*Exercise aim*
The required output is a number: how many lines of the data below include the string "yellow".

*Source material*
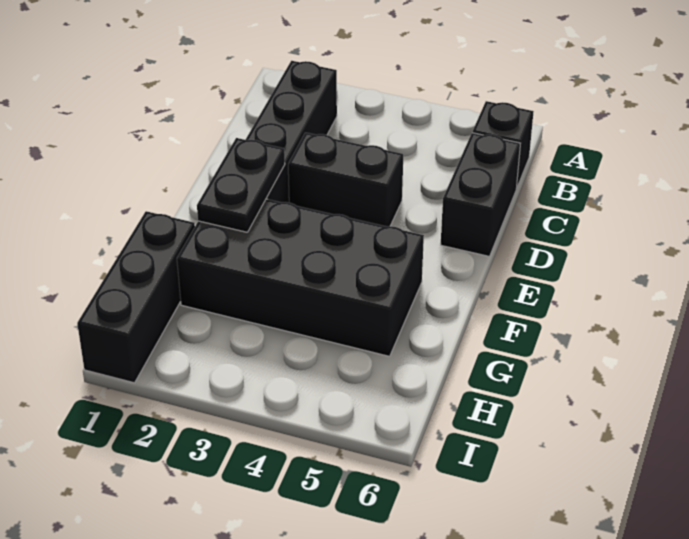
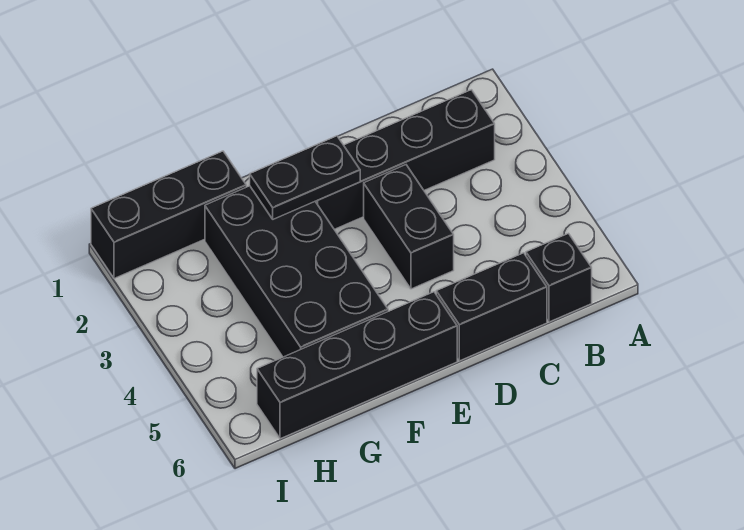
none -> black brick E6:H6 level 1

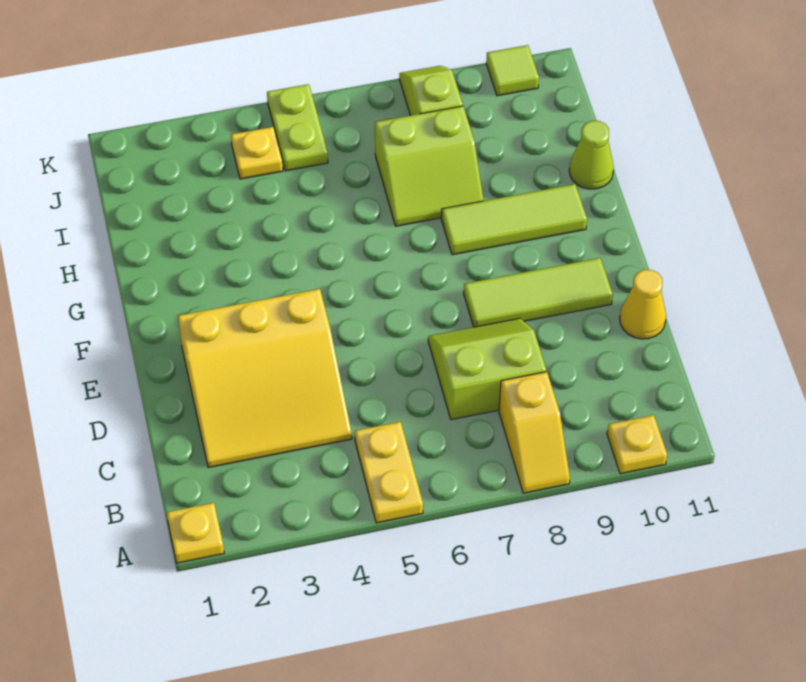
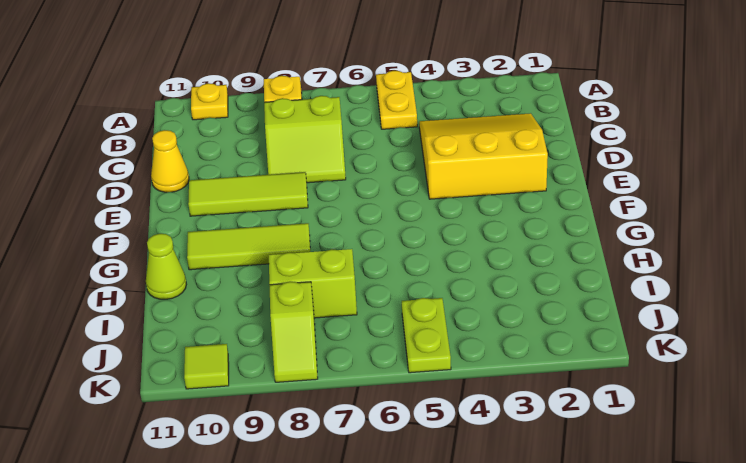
yellow plate A1 level 1 -> none
yellow plate J4 level 1 -> none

*Task solution*
2